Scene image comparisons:
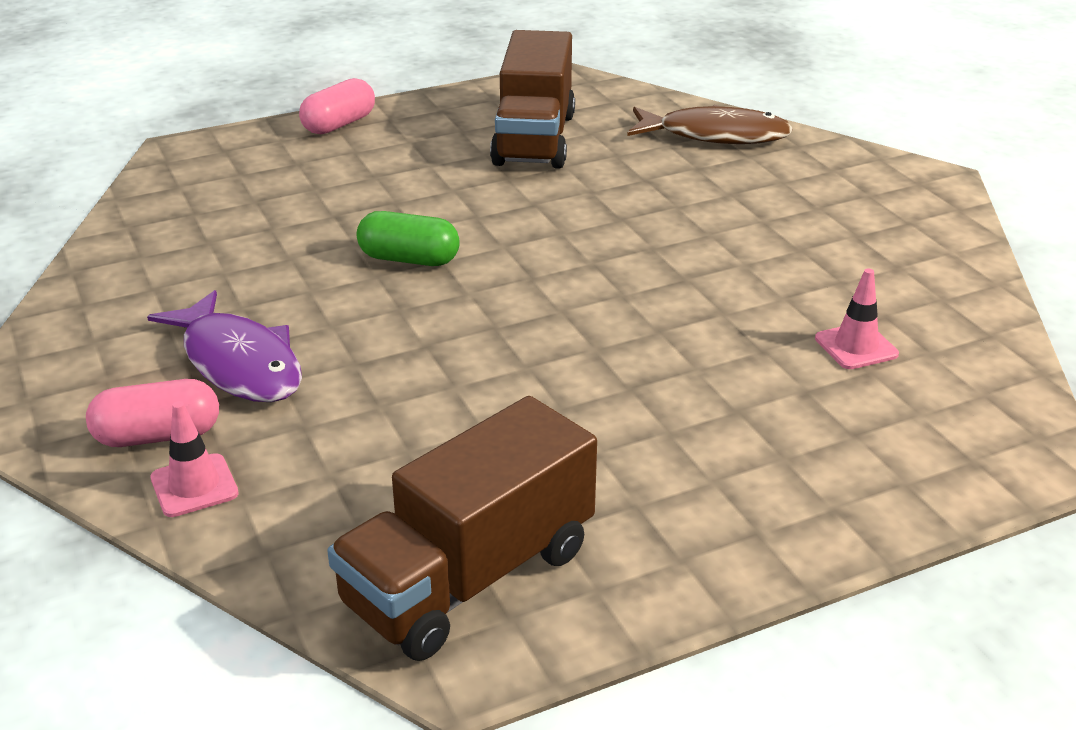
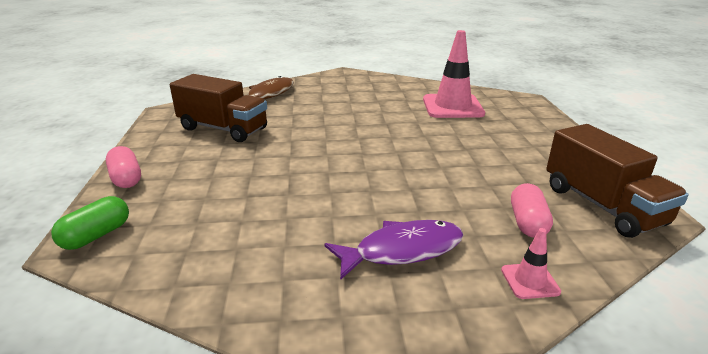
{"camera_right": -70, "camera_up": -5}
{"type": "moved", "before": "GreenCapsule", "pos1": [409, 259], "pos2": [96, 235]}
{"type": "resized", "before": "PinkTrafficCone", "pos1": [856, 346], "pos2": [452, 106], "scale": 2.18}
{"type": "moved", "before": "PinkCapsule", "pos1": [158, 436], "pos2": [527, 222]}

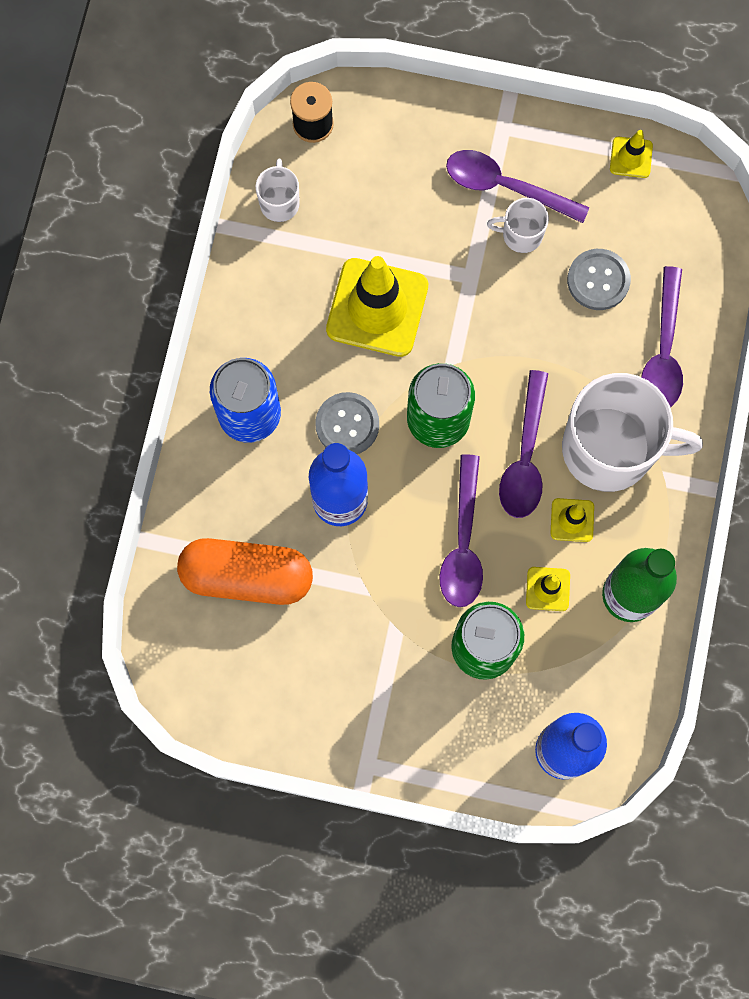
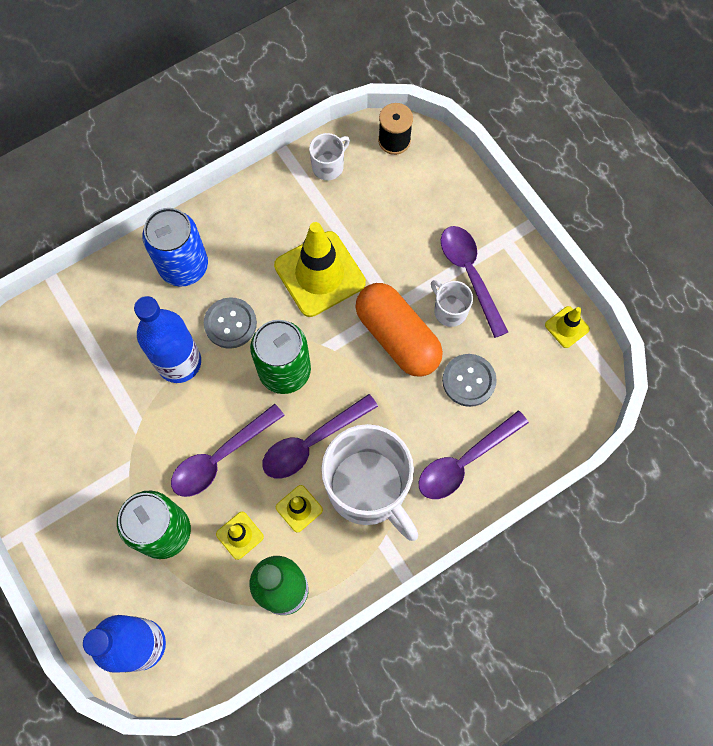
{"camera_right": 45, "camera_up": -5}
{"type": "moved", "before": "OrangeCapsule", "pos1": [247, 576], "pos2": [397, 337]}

WHAT YOU NEED TO DO
Copy out the data verbatim, with no pictures.

ANSWER TO THIS PROBLEM
{"camera_right": -70, "camera_up": -5}
{"type": "moved", "before": "GreenCapsule", "pos1": [409, 259], "pos2": [96, 235]}
{"type": "resized", "before": "PinkTrafficCone", "pos1": [856, 346], "pos2": [452, 106], "scale": 2.18}
{"type": "moved", "before": "PinkCapsule", "pos1": [158, 436], "pos2": [527, 222]}

{"camera_right": 45, "camera_up": -5}
{"type": "moved", "before": "OrangeCapsule", "pos1": [247, 576], "pos2": [397, 337]}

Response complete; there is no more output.